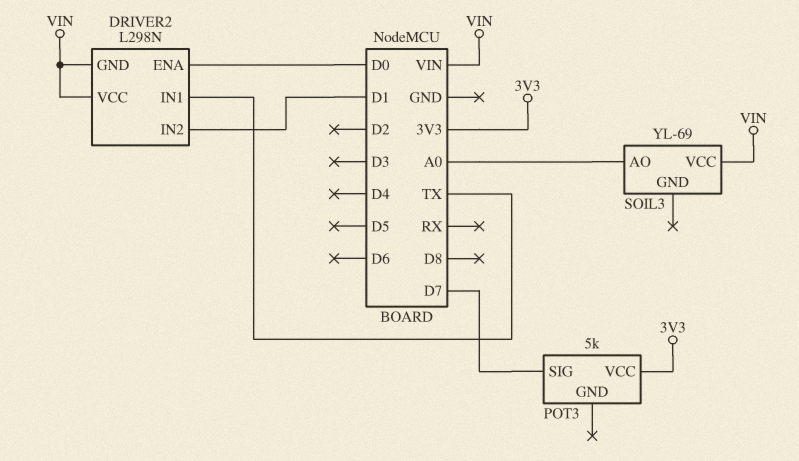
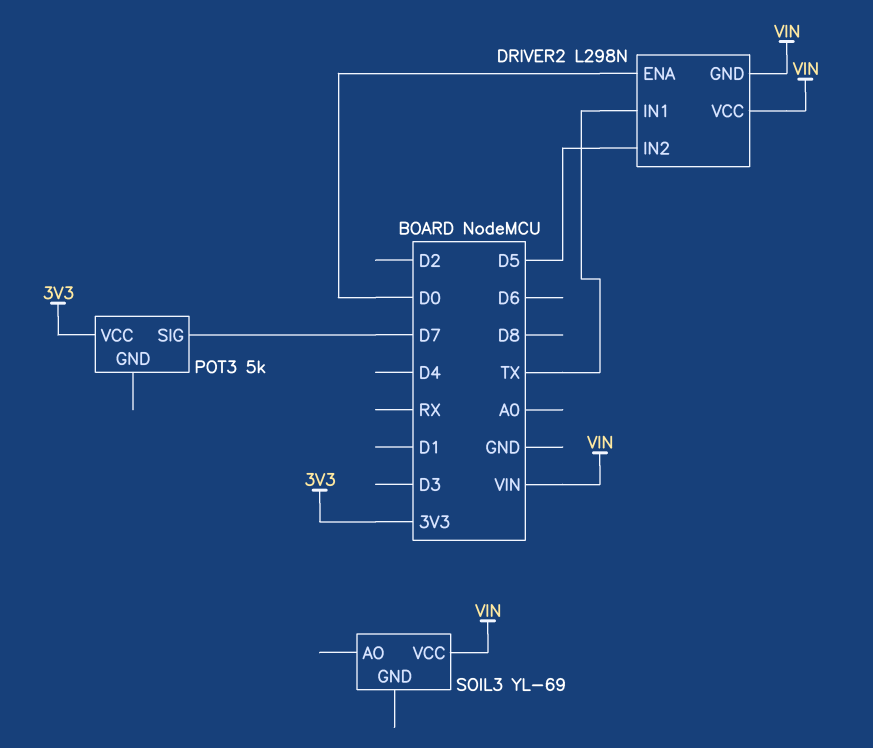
DRIVER2 pin IN2: D1 -> D5
SOIL3 pin AO: A0 -> none

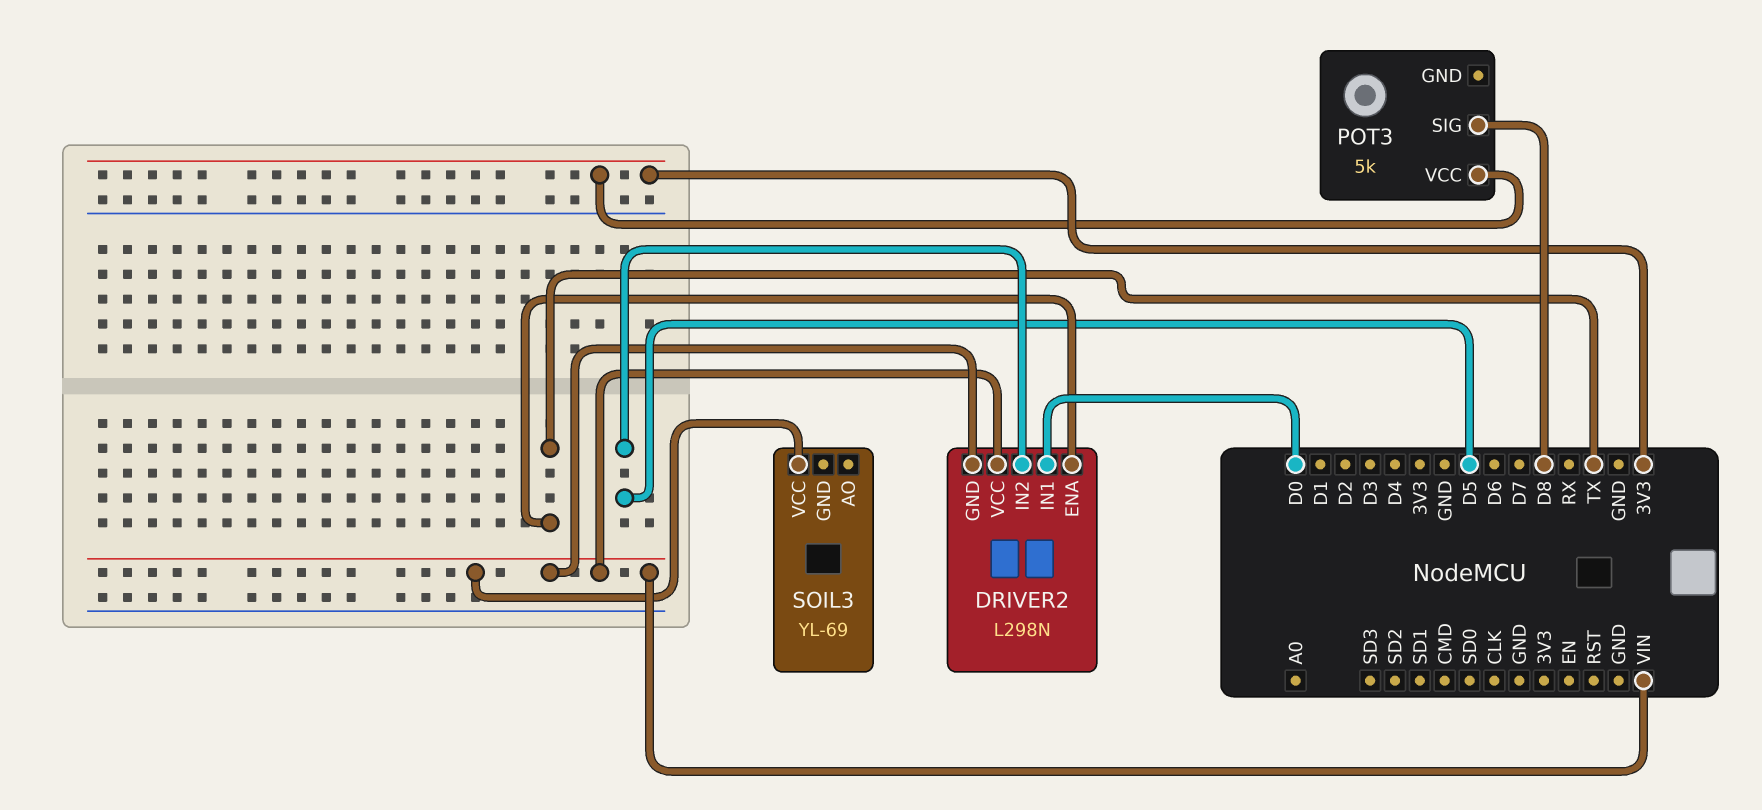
DRIVER2 pin ENA: D0 -> TX
DRIVER2 pin IN1: TX -> D0
POT3 pin SIG: D7 -> D8

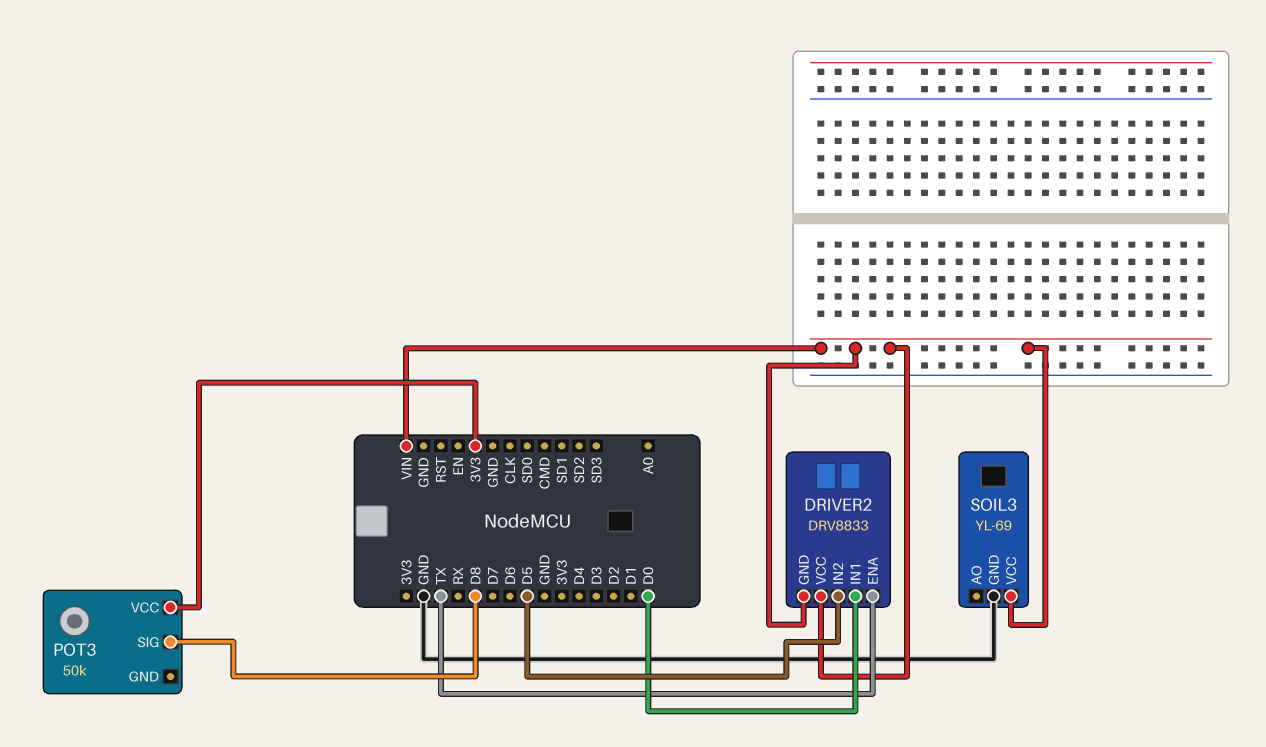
DRIVER2: L298N -> DRV8833
POT3: 5k -> 50k
SOIL3 pin GND: none -> GND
- - - -
*WORK ITEM*: When you copy the data, keep every line exact and leave out each picture.

*RESPONSE TO THIS TASK*:
DRIVER2 pin IN2: D1 -> D5
SOIL3 pin AO: A0 -> none

DRIVER2 pin ENA: D0 -> TX
DRIVER2 pin IN1: TX -> D0
POT3 pin SIG: D7 -> D8

DRIVER2: L298N -> DRV8833
POT3: 5k -> 50k
SOIL3 pin GND: none -> GND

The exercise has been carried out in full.